In the records below, find the line containing "(188, 335) = (378, 146): grey"; copy exactly that line and all lines after it to the end, and nothing else.

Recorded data
* * * *

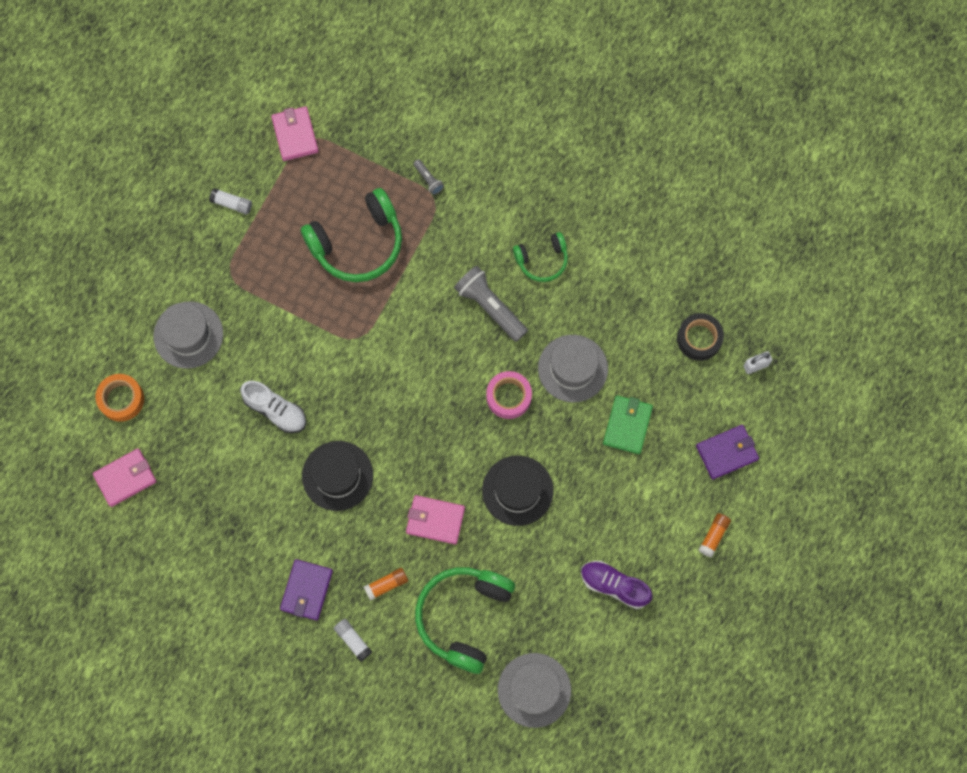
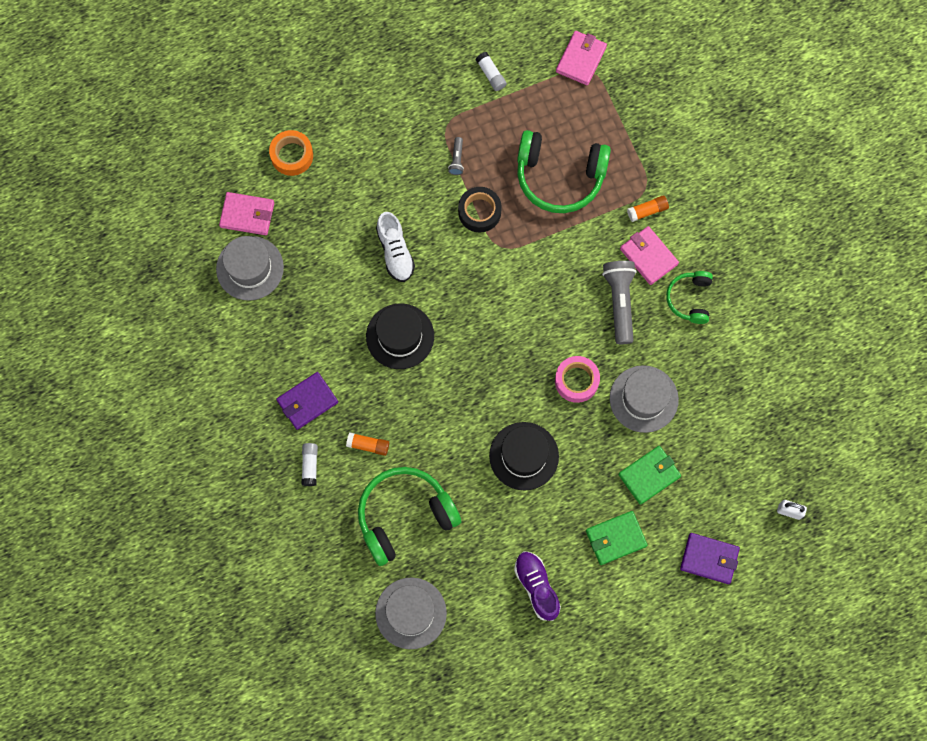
camera: 40 degrees right, 0 degrees up
(188, 335) = (378, 146): grey hat -> grey hat (250, 268)
(428, 180) = (653, 170): grey flashlight -> grey flashlight (456, 159)
(435, 520) = (444, 427): pink wallet -> pink wallet (648, 256)
(542, 260) = (689, 299): green headphones -> green headphones turned 75 degrees clockwise
(643, 496) = (616, 538): none -> green wallet
(699, 339) = (761, 455): black tape -> black tape (479, 212)
(713, 536) = (644, 613): orange glue stick -> orange glue stick (647, 211)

* * * *

[Result of the task]
(188, 335) = (378, 146): grey hat -> grey hat (250, 268)
(428, 180) = (653, 170): grey flashlight -> grey flashlight (456, 159)
(435, 520) = (444, 427): pink wallet -> pink wallet (648, 256)
(542, 260) = (689, 299): green headphones -> green headphones turned 75 degrees clockwise
(643, 496) = (616, 538): none -> green wallet
(699, 339) = (761, 455): black tape -> black tape (479, 212)
(713, 536) = (644, 613): orange glue stick -> orange glue stick (647, 211)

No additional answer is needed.